[STUDY MATERIAL Boundary: Start]
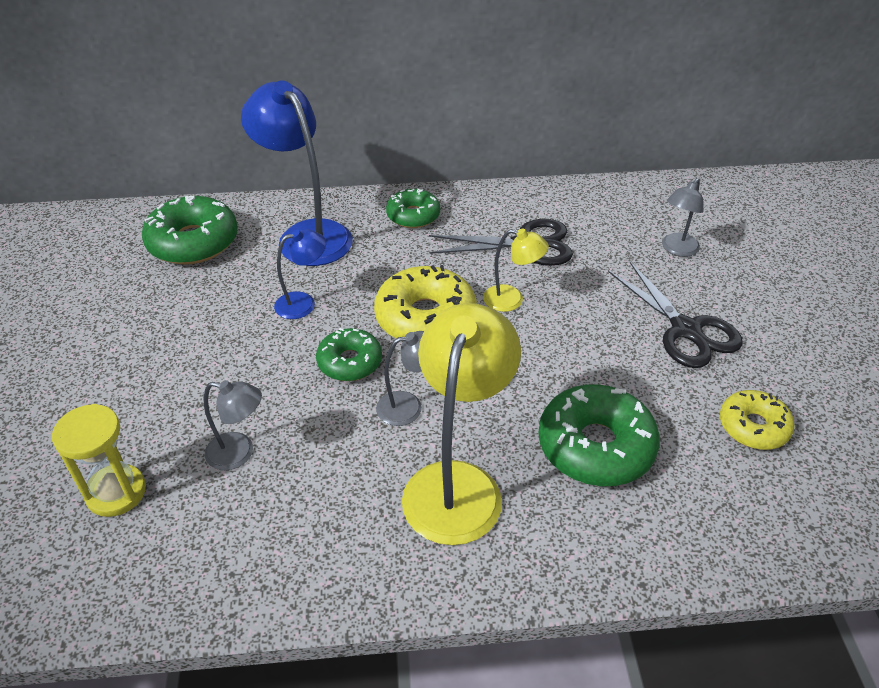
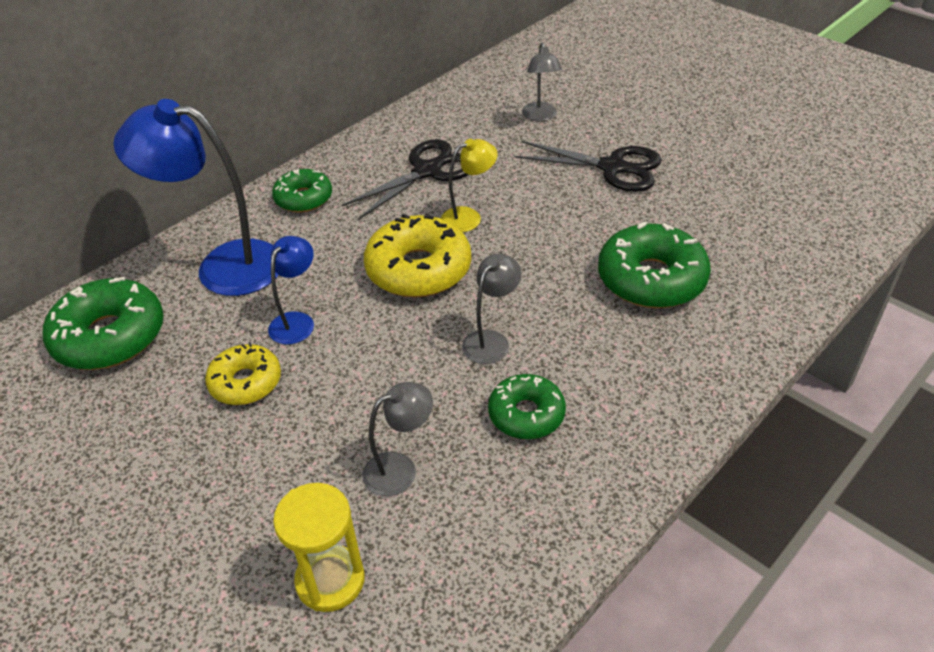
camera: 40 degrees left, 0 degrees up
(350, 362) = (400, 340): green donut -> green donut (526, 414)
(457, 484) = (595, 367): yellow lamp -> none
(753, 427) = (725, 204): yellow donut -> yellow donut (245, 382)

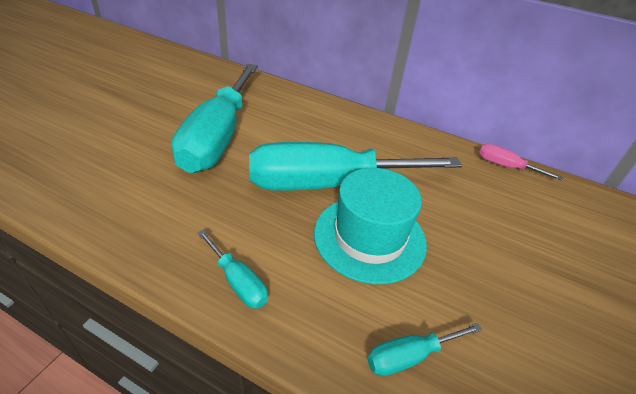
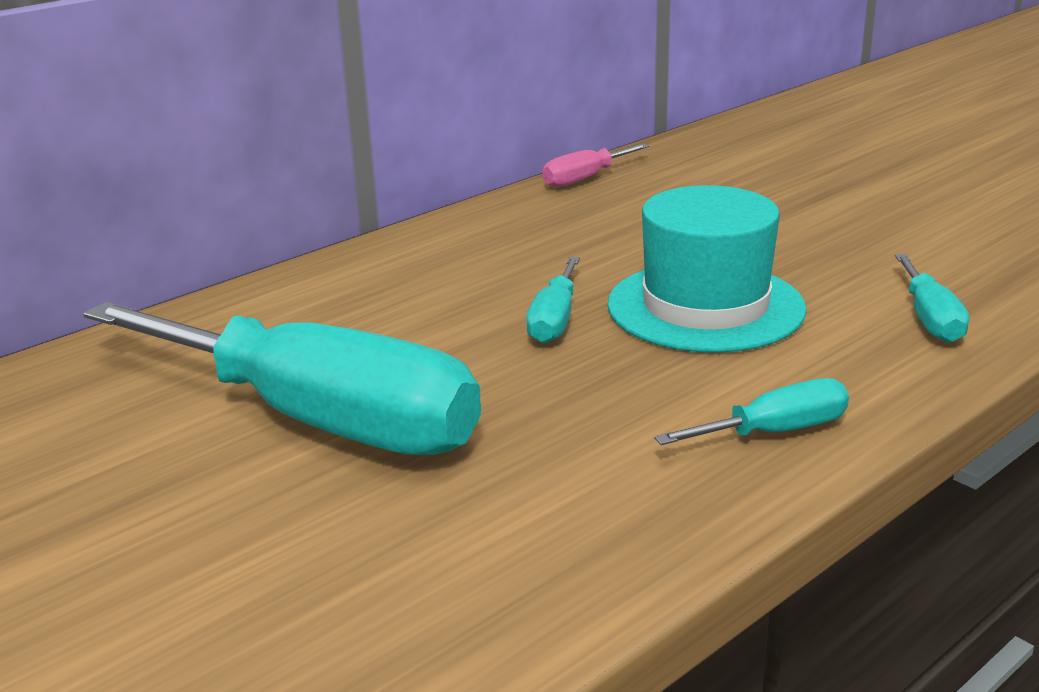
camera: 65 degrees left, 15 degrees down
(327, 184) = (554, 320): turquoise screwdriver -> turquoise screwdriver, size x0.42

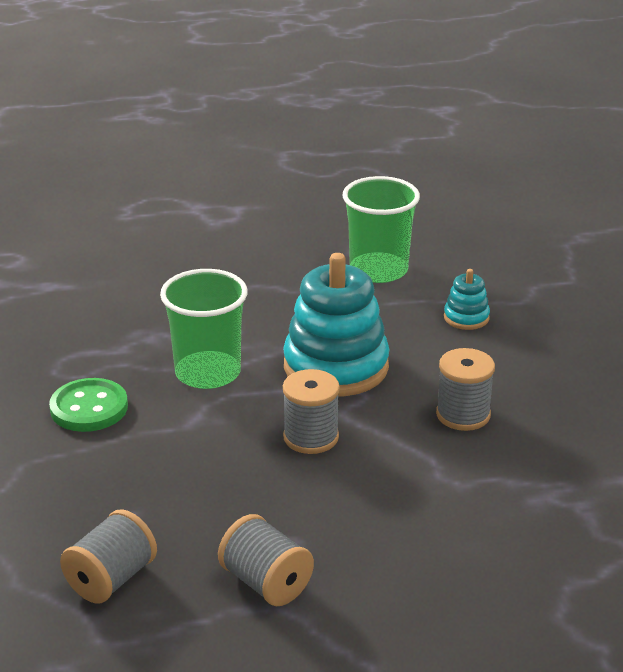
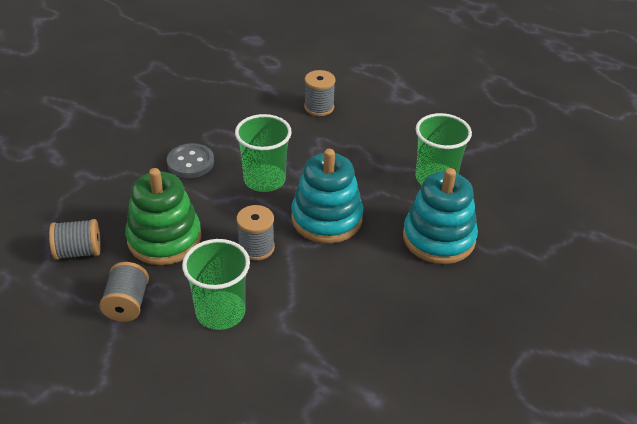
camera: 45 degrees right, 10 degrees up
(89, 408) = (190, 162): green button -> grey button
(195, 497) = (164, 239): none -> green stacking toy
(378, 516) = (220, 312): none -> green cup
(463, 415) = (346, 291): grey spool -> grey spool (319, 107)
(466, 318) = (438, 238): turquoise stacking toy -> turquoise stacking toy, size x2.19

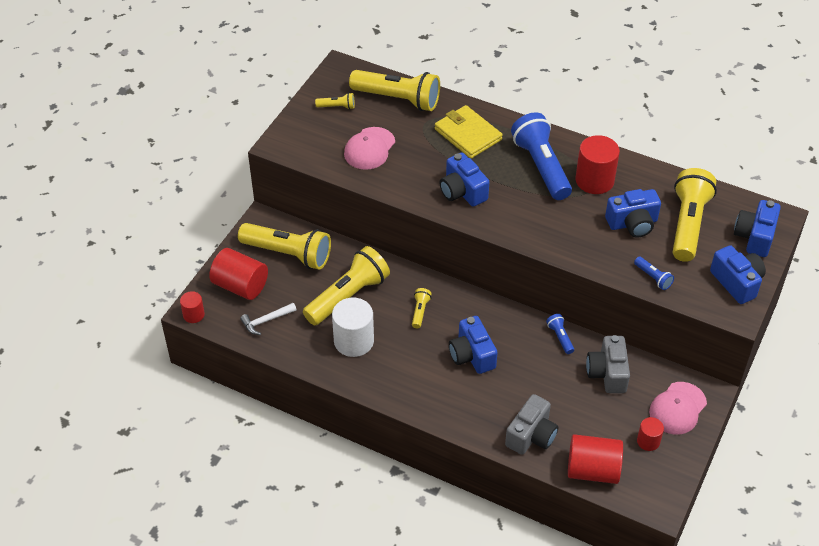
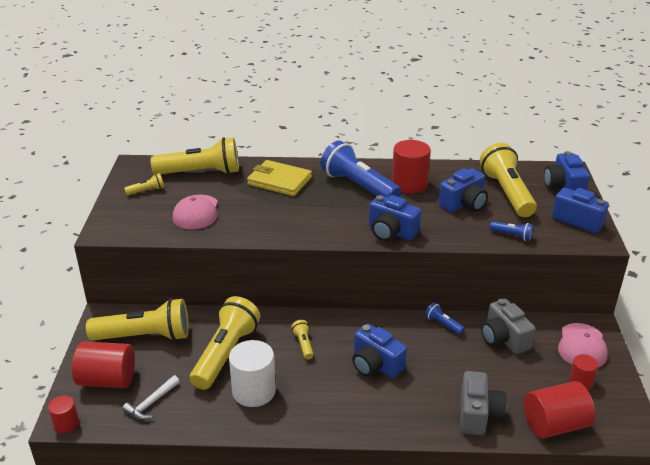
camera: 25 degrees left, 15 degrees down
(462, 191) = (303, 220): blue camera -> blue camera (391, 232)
[STUDY MATERIAL Boundary: End]
[STUDY MATERIAL Boundary: Start]
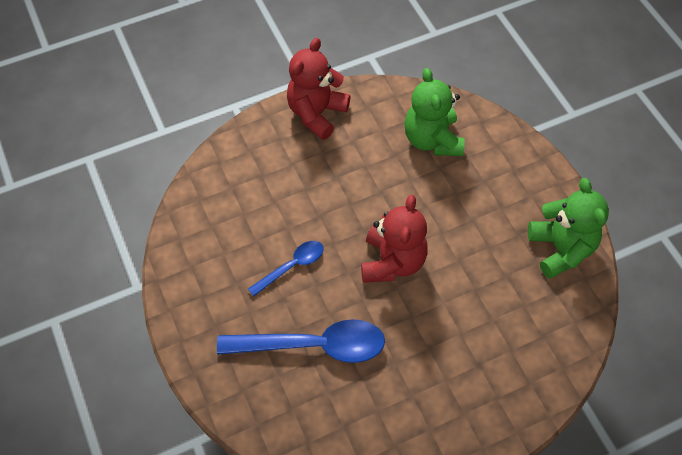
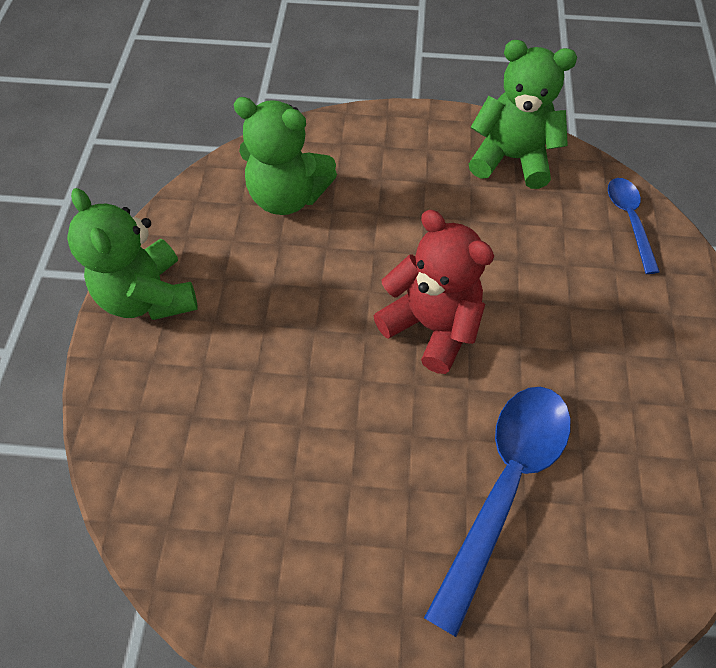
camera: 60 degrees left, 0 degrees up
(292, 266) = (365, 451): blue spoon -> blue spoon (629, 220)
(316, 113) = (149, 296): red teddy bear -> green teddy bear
[STUDY MATERIAL Boundary: End]
▶ **TO DO**
Give back exactly the lines above from the one with "(463, 415) = (346, 291): grey" through the one with "(462, 191) = (303, 220): blue", both included. Pictures don't belong in the copy.

▶ **TASK RESPONSE**
(463, 415) = (346, 291): grey spool -> grey spool (319, 107)
(466, 318) = (438, 238): turquoise stacking toy -> turquoise stacking toy, size x2.19

camera: 25 degrees left, 15 degrees down
(462, 191) = (303, 220): blue camera -> blue camera (391, 232)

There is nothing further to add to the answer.